--- EXERCISE INPUT ---
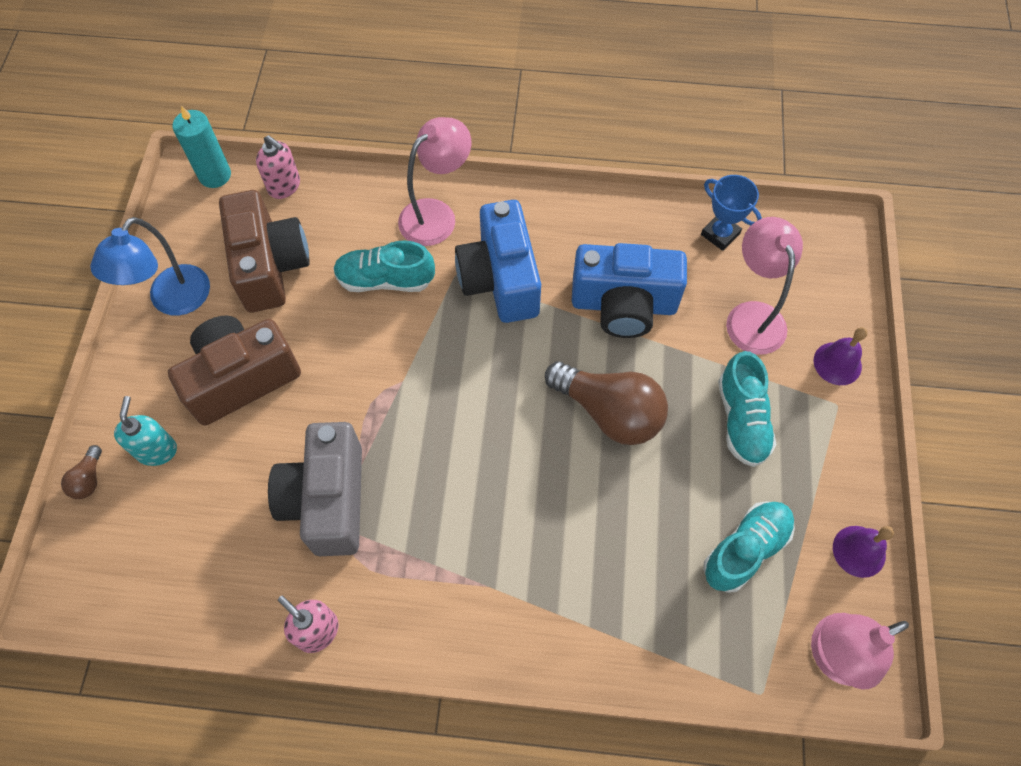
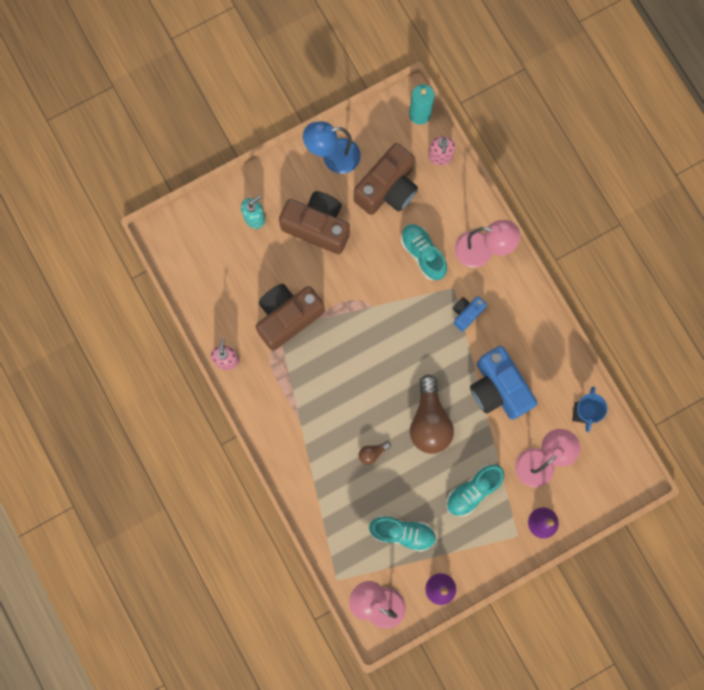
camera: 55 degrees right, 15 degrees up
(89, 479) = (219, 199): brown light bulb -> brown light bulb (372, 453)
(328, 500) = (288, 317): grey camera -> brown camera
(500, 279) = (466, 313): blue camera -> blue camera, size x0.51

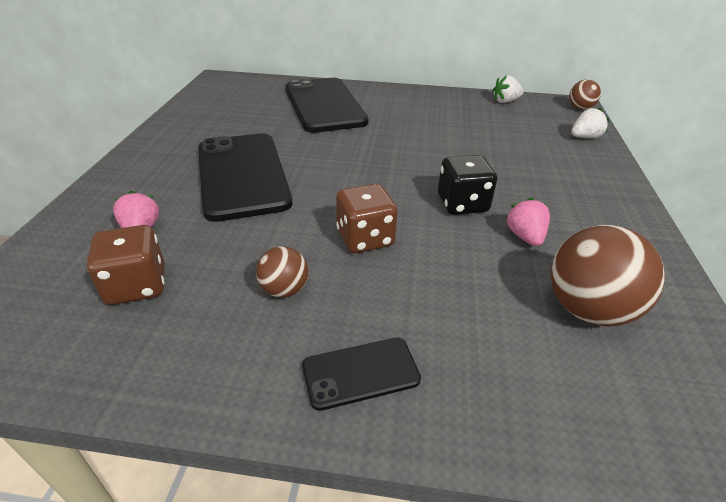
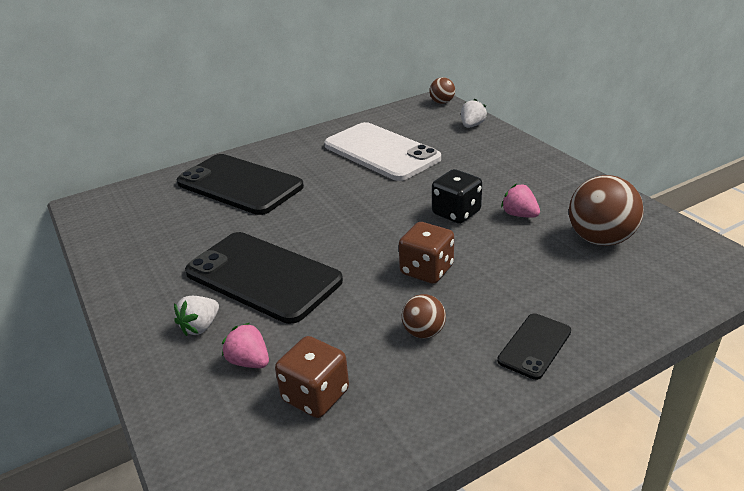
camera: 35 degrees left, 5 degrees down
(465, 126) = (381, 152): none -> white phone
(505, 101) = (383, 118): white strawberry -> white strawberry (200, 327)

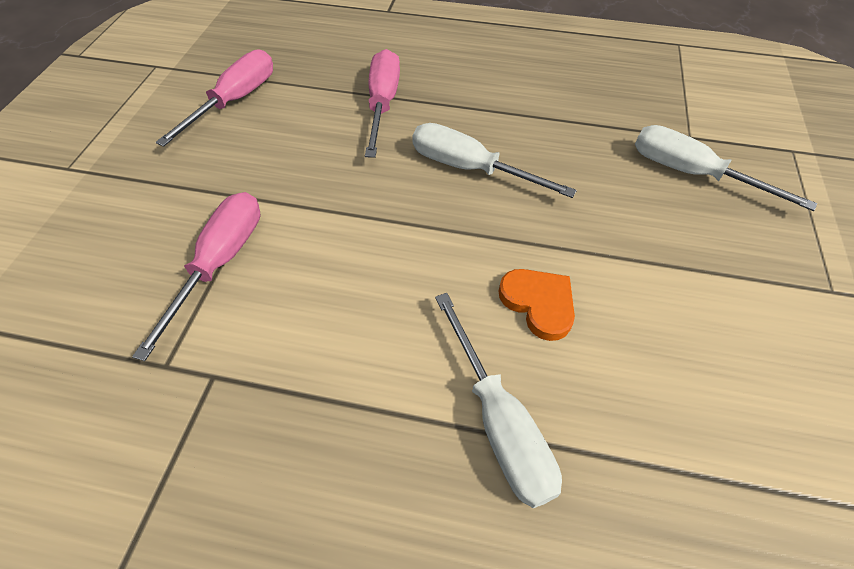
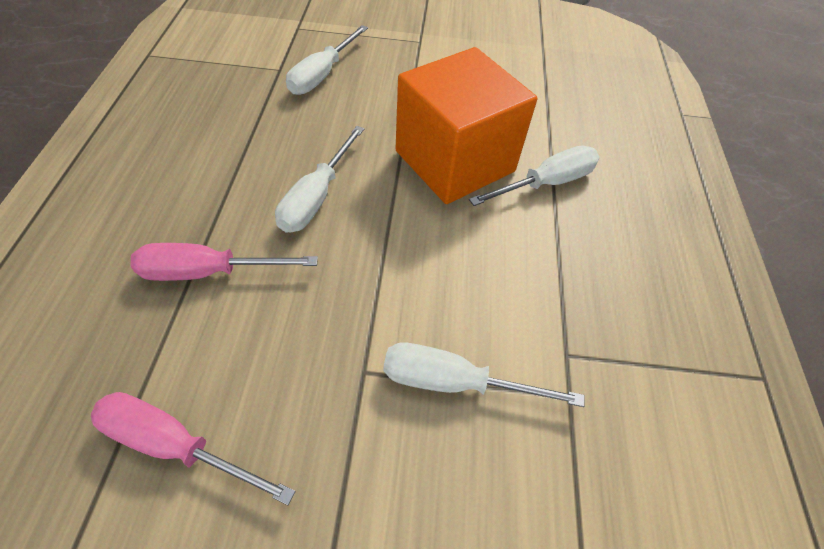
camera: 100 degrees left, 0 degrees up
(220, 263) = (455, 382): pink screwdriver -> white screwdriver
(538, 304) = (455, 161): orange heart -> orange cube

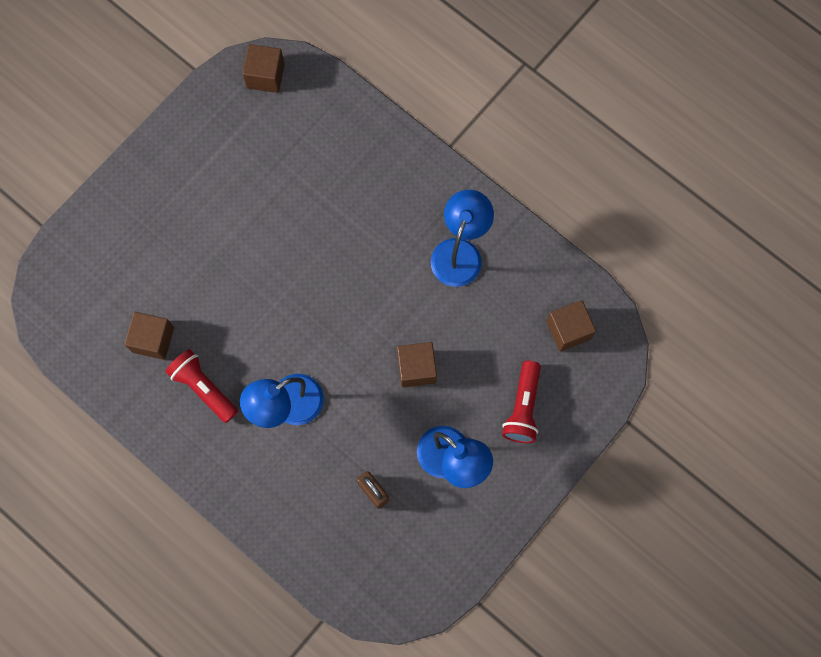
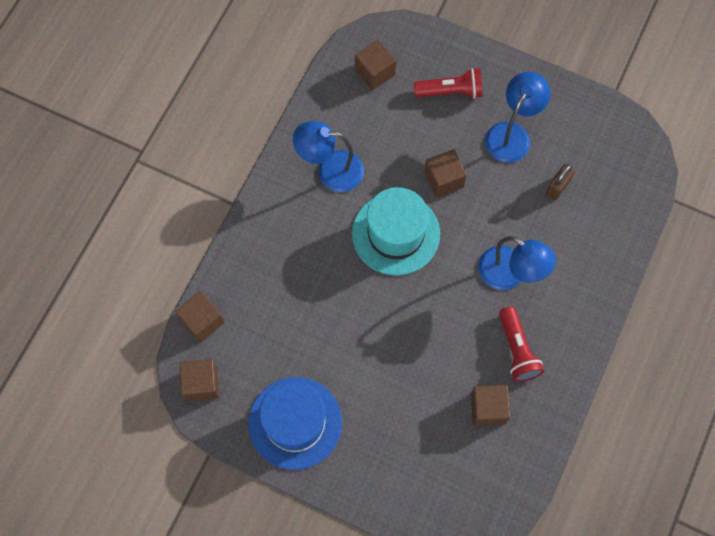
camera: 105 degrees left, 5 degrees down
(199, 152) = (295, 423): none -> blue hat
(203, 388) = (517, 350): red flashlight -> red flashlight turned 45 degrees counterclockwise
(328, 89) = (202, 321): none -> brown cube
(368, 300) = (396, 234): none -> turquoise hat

--- TASK GOAL ---
Word for word, output the lines from the beginning of the listing through the line holding "camera: 35 degrees left, 5 degrees down" and nothing beyond them. Omit the pictures.

--- RESULT OF THE TASK ---
camera: 55 degrees right, 15 degrees up
(89, 479) = (219, 199): brown light bulb -> brown light bulb (372, 453)
(328, 500) = (288, 317): grey camera -> brown camera
(500, 279) = (466, 313): blue camera -> blue camera, size x0.51

camera: 35 degrees left, 5 degrees down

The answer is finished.